Problem: Pick out each line with the word "across" from the material that follows.

Entries supplied:

- - - - -

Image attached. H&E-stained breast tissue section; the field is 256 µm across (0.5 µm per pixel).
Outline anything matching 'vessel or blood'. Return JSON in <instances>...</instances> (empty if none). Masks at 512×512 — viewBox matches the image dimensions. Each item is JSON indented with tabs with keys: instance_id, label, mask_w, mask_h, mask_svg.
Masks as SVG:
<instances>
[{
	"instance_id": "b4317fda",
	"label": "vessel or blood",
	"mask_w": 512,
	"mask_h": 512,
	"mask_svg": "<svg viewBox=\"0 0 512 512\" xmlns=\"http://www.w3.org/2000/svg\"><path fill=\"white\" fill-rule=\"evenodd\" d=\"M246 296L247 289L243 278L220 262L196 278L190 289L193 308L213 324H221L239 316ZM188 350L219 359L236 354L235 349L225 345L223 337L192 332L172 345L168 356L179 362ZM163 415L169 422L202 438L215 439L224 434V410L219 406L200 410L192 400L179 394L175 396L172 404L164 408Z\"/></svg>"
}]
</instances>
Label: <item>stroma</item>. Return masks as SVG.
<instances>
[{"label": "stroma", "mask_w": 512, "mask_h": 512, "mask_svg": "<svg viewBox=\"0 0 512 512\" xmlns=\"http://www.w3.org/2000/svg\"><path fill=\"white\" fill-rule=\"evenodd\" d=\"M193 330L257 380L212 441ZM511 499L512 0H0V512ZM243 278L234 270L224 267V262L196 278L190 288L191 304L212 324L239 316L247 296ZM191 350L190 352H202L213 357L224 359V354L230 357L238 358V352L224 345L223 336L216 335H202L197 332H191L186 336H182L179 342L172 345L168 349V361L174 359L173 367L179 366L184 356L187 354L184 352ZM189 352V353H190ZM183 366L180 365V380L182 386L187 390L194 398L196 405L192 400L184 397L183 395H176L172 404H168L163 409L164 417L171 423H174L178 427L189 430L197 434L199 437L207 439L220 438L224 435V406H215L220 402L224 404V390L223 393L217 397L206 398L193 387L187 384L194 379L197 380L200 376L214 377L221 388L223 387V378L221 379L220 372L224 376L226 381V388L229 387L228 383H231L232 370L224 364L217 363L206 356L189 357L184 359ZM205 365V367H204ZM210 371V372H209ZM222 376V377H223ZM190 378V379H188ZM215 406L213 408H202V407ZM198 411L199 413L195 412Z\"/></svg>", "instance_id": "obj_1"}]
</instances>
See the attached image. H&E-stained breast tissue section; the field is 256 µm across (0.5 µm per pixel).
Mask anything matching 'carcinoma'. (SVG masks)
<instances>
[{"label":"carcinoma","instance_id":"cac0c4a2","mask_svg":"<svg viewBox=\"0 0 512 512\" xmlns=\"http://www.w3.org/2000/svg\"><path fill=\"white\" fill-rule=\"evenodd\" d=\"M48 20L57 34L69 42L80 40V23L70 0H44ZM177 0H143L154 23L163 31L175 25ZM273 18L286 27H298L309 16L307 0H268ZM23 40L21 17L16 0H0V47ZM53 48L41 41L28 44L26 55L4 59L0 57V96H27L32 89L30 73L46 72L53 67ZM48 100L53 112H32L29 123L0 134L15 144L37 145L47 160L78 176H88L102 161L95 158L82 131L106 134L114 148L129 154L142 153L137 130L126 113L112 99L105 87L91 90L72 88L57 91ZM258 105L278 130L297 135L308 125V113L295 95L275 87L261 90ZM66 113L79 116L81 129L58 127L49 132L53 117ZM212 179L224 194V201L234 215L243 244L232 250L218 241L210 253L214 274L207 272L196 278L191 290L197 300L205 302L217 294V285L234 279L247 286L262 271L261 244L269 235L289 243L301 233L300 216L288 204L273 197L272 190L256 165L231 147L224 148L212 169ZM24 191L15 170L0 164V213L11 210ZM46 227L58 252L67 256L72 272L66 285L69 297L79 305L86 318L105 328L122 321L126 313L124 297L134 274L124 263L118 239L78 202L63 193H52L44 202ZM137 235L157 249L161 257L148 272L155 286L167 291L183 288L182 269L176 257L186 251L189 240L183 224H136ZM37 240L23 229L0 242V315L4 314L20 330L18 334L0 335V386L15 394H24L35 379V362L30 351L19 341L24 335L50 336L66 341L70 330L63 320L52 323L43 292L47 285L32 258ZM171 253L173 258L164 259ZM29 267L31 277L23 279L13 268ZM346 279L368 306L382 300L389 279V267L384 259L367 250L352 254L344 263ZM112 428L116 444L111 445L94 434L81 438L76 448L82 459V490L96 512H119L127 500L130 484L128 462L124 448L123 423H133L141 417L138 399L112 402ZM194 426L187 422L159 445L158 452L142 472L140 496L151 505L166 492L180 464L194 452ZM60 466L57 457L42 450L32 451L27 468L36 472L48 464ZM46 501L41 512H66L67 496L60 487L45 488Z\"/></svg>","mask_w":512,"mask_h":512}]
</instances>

- - - - -

Expected answer:
Image attached. H&E-stained breast tissue section; the field is 256 µm across (0.5 µm per pixel).
See the attached image. H&E-stained breast tissue section; the field is 256 µm across (0.5 µm per pixel).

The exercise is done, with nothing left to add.